START RECORDS FOR THIS EXERCISE
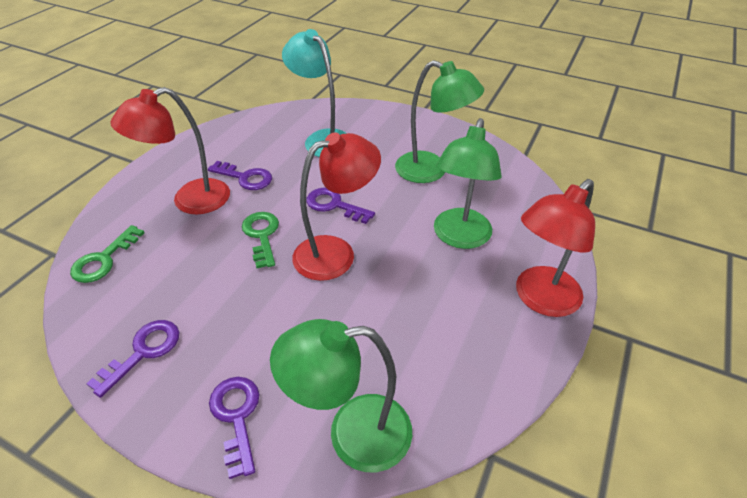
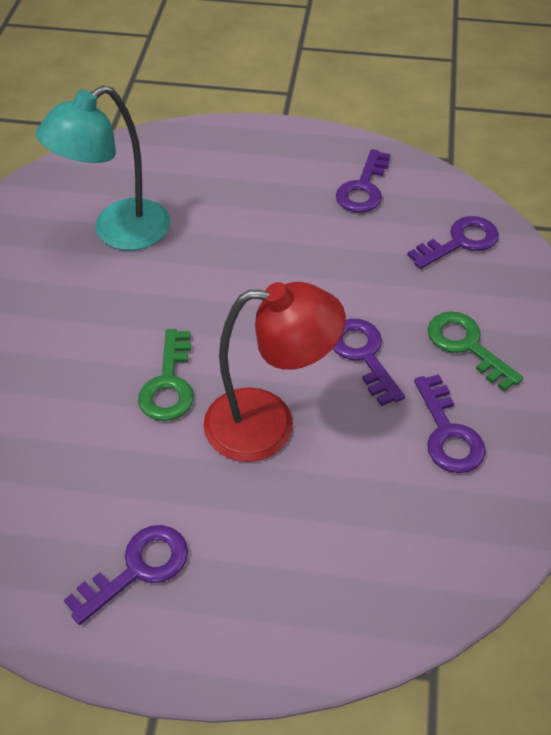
green lamp: 3 -> 0
purple key: 4 -> 5
red lamp: 3 -> 1

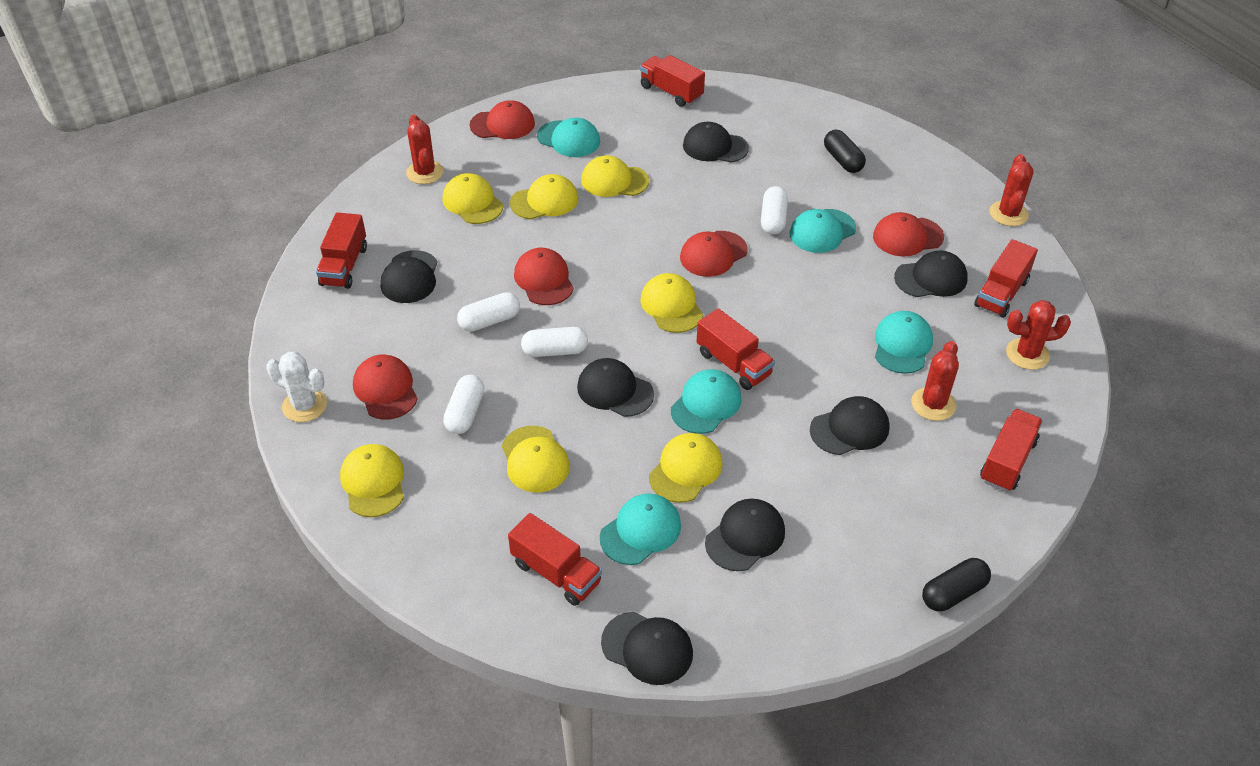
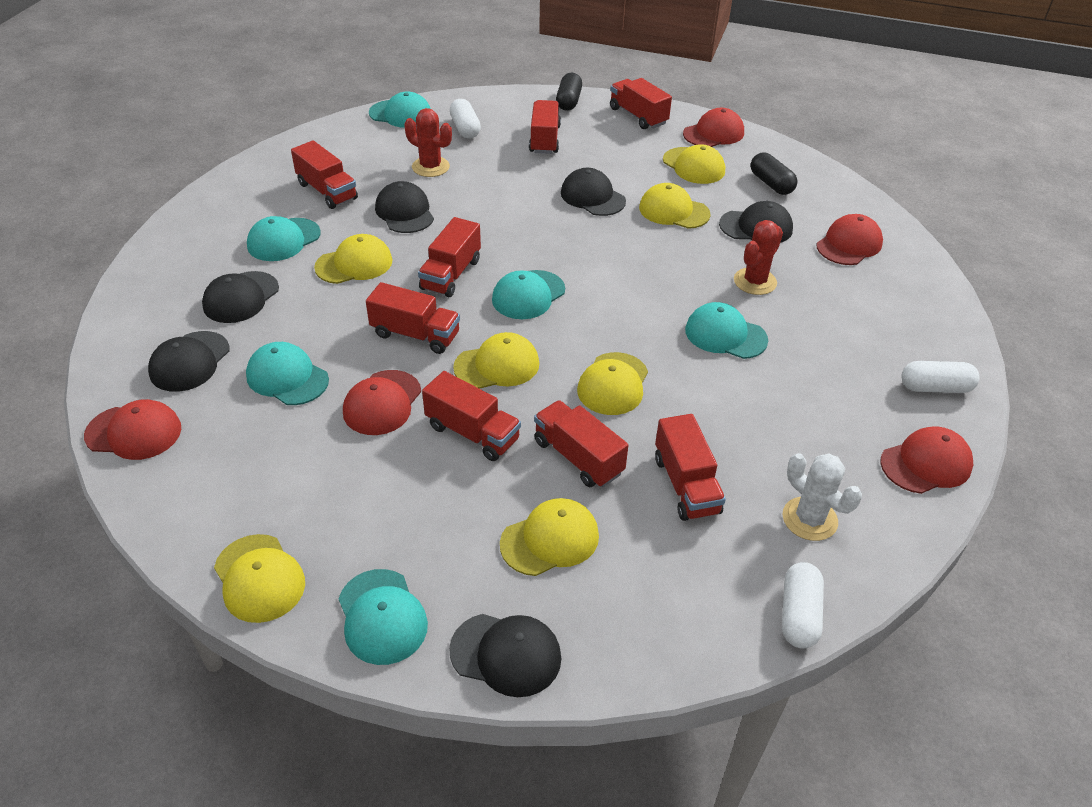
black cap: 7 -> 6
red cactus: 4 -> 2
red truck: 6 -> 8
turquoise cap: 5 -> 6
white capsule: 4 -> 3

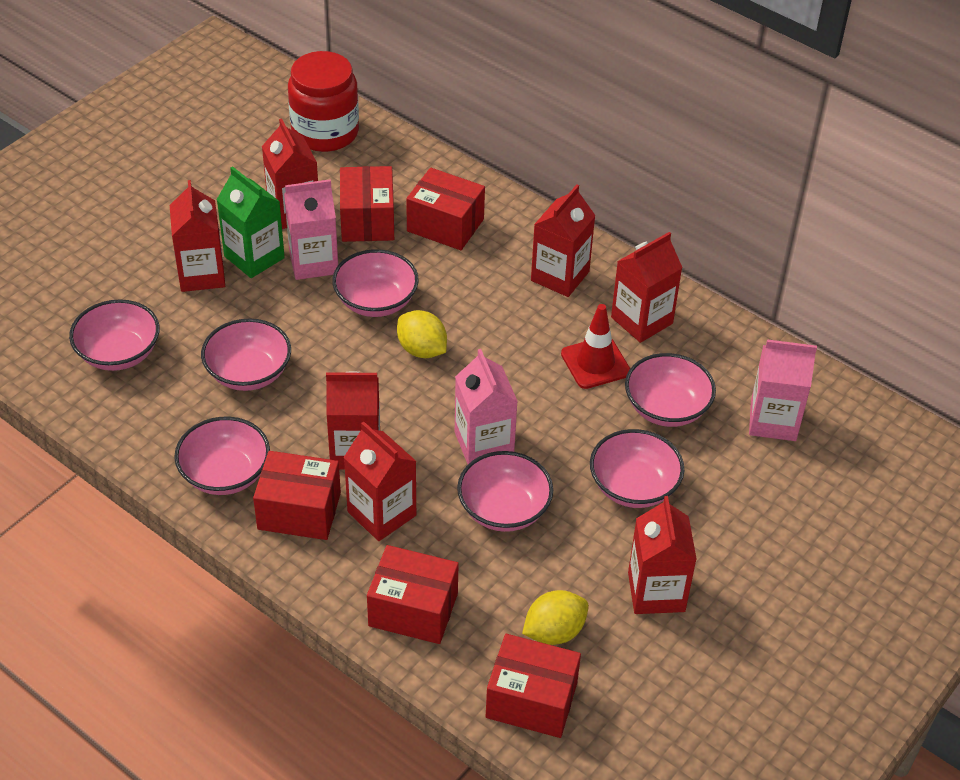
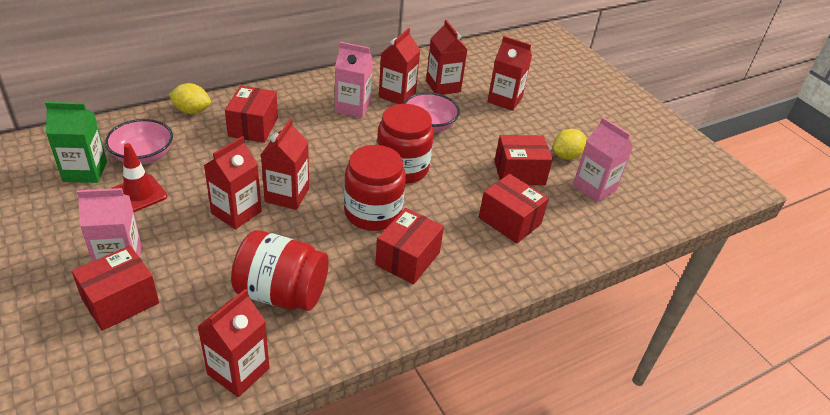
pink bowl: 7 -> 2
red carton: 7 -> 6
red jar: 1 -> 3

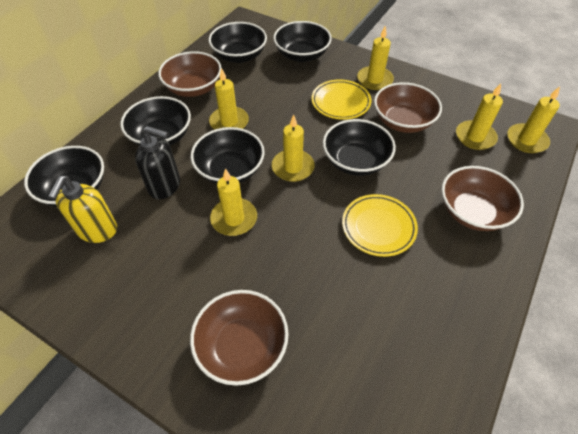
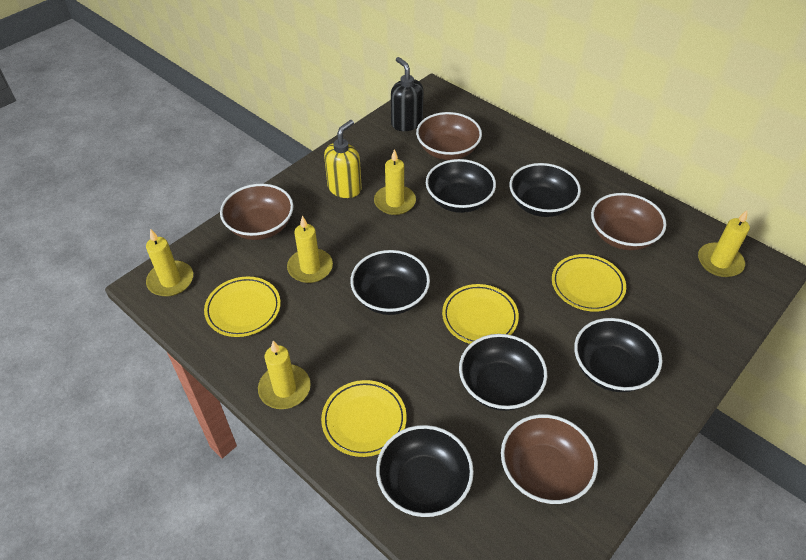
yellow candle: 6 -> 5
yellow plate: 2 -> 4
END RECORDS FOR THIS EXERCISE
▶ **YOUR INSTRUCTIONS**
Transcribe every line of the data exactly. No pictures go in the copy.

▶ **EXERCISE OUTPUT**
green lamp: 3 -> 0
purple key: 4 -> 5
red lamp: 3 -> 1

black cap: 7 -> 6
red cactus: 4 -> 2
red truck: 6 -> 8
turquoise cap: 5 -> 6
white capsule: 4 -> 3

pink bowl: 7 -> 2
red carton: 7 -> 6
red jar: 1 -> 3

yellow candle: 6 -> 5
yellow plate: 2 -> 4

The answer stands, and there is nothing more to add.